**EXERCISE:** Starting at the line containing "grey pyramid: 4 -> 5" and ending at the line containing "turquoise pyramid: 1 -> 0", print every line of the material below exactly, both ends included, and stop there.

┄┄┄┄┄┄┄┄┄┄

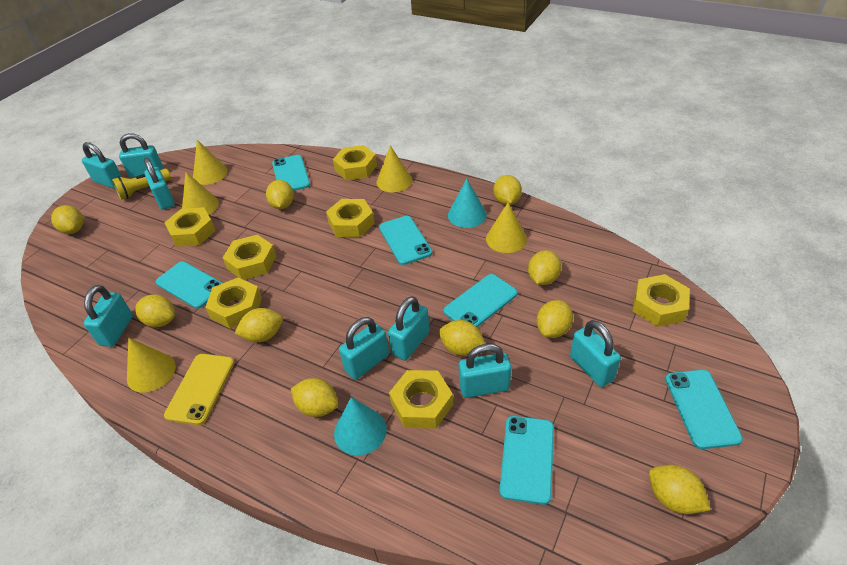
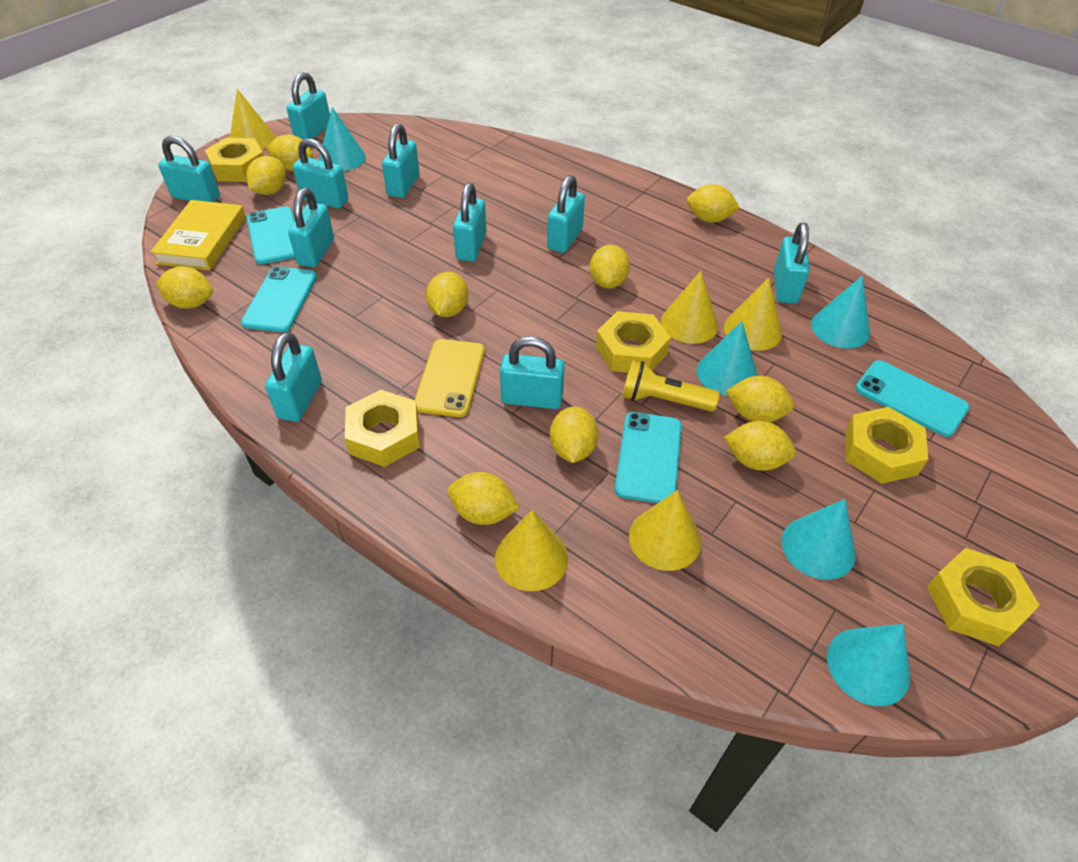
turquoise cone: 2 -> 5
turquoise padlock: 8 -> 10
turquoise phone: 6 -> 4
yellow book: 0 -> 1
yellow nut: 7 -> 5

┄┄┄┄┄┄┄┄┄┄

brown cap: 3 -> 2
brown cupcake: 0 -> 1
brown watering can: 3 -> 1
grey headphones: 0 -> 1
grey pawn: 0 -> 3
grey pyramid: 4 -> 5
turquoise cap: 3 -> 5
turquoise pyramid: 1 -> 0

┄┄┄┄┄┄┄┄┄┄

**SOLUTION:**
grey pyramid: 4 -> 5
turquoise cap: 3 -> 5
turquoise pyramid: 1 -> 0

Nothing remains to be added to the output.